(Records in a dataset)
####

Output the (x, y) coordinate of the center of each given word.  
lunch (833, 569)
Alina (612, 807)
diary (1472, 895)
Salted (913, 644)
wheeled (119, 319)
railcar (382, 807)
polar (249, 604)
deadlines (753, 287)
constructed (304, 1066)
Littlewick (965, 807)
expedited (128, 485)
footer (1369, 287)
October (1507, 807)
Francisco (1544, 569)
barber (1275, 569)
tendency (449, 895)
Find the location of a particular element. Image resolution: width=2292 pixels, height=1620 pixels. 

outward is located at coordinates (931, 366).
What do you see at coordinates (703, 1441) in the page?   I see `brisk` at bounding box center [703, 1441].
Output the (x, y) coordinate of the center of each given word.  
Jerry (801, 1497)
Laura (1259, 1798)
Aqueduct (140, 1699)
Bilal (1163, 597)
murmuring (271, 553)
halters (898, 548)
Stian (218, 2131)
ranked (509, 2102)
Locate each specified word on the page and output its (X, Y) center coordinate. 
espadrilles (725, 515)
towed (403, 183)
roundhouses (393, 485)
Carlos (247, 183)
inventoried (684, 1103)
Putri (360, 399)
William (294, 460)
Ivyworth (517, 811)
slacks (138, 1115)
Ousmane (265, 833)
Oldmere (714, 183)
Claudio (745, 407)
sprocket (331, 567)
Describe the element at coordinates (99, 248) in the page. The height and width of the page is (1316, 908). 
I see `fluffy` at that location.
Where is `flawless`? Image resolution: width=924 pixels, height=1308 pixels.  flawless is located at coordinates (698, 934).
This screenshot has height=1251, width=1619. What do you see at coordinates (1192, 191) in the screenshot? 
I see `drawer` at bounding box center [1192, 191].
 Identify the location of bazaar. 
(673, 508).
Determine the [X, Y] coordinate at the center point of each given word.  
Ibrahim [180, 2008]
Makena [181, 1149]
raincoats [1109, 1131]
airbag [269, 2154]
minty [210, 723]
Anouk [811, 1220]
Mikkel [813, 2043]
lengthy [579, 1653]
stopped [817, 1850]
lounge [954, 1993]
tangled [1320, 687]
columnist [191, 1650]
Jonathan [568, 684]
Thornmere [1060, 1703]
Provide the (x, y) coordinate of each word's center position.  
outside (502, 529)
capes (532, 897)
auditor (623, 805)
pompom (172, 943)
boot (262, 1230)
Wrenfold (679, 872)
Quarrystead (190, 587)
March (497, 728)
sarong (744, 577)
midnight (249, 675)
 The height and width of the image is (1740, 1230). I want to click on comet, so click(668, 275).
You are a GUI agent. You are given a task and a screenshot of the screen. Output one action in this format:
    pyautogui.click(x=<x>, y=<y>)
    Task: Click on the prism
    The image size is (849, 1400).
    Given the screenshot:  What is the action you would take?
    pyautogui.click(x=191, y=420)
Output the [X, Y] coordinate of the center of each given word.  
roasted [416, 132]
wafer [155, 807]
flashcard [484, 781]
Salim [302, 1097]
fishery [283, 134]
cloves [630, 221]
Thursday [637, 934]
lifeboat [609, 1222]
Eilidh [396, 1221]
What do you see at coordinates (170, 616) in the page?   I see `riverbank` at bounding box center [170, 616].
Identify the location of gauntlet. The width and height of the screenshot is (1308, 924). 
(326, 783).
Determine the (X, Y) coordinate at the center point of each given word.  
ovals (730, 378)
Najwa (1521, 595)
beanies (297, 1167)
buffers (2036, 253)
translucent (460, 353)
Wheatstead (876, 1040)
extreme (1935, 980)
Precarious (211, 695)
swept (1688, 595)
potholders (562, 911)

####

→ WORK TO COMPLETE: Give the stretch of the listing from the line containing "airbag [269, 2154]" through the line containing "March (497, 728)" as a Markdown table with the columns Row and Line, leaving out blank lines.

→ TASK ANSWER:
| Row | Line |
|---|---|
| 1 | airbag [269, 2154] |
| 2 | minty [210, 723] |
| 3 | Anouk [811, 1220] |
| 4 | Mikkel [813, 2043] |
| 5 | lengthy [579, 1653] |
| 6 | stopped [817, 1850] |
| 7 | lounge [954, 1993] |
| 8 | tangled [1320, 687] |
| 9 | columnist [191, 1650] |
| 10 | Jonathan [568, 684] |
| 11 | Thornmere [1060, 1703] |
| 12 | Provide the (x, y) coordinate of each word's center position.   |
| 13 | outside (502, 529) |
| 14 | capes (532, 897) |
| 15 | auditor (623, 805) |
| 16 | pompom (172, 943) |
| 17 | boot (262, 1230) |
| 18 | Wrenfold (679, 872) |
| 19 | Quarrystead (190, 587) |
| 20 | March (497, 728) |